* AIM OF THE EXERCISE
For the word "chapeau", copy every line of the material that includes it.

* GIVEN RECORDS
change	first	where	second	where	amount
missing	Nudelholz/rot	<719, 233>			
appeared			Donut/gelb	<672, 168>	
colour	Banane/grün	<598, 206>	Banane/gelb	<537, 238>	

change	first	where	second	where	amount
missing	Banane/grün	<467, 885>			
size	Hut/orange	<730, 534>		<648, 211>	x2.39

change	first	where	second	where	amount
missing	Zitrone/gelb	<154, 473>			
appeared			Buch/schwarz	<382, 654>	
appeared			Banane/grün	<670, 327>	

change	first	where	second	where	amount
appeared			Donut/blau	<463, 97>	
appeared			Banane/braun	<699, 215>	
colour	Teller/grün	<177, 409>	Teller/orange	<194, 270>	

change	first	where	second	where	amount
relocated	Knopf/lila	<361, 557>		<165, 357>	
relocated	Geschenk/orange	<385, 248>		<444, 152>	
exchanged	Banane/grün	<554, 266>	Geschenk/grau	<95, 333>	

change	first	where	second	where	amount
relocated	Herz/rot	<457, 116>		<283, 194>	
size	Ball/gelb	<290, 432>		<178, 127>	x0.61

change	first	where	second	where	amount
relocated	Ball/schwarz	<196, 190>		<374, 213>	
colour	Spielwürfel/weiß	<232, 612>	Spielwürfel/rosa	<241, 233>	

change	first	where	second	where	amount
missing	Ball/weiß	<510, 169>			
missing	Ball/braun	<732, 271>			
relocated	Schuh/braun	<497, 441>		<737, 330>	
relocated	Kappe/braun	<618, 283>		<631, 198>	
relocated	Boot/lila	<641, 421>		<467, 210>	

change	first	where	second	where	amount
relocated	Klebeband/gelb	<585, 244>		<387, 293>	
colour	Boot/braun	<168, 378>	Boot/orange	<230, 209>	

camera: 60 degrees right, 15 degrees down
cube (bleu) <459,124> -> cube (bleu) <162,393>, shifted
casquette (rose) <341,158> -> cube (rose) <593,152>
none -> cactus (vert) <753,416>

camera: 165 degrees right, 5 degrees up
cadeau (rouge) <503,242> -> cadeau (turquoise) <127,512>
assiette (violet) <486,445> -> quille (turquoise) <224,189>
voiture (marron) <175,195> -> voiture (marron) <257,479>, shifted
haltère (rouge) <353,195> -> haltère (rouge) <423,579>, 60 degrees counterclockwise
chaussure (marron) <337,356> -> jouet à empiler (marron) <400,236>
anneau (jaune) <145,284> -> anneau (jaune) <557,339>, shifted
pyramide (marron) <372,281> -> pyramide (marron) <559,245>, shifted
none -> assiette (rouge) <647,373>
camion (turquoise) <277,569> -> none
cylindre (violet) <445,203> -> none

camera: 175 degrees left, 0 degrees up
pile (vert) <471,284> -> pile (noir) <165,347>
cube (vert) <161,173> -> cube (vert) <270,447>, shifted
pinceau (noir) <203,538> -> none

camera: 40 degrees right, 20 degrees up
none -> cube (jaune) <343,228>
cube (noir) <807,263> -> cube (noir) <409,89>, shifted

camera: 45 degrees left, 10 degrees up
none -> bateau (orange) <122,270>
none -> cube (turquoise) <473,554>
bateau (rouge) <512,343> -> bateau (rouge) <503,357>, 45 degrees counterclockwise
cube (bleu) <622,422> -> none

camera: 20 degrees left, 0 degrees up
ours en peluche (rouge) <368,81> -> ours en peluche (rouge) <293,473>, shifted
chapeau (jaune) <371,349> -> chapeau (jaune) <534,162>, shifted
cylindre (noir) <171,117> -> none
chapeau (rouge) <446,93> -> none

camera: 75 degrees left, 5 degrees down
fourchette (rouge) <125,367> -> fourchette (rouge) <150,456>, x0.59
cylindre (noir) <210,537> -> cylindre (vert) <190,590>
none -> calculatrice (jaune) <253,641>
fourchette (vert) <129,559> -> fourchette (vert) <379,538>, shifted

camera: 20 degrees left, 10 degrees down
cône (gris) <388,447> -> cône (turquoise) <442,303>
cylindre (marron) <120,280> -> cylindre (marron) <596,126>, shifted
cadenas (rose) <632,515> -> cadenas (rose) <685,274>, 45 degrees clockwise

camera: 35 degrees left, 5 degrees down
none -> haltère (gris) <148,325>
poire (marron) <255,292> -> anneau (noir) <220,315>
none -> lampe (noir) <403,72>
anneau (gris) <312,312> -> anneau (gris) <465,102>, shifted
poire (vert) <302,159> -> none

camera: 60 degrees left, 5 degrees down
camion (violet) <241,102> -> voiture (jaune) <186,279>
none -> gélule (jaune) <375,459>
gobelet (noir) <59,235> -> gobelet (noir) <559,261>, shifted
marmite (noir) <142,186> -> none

* EXERCISE RESPONSE
chapeau (jaune) <371,349> -> chapeau (jaune) <534,162>, shifted
chapeau (rouge) <446,93> -> none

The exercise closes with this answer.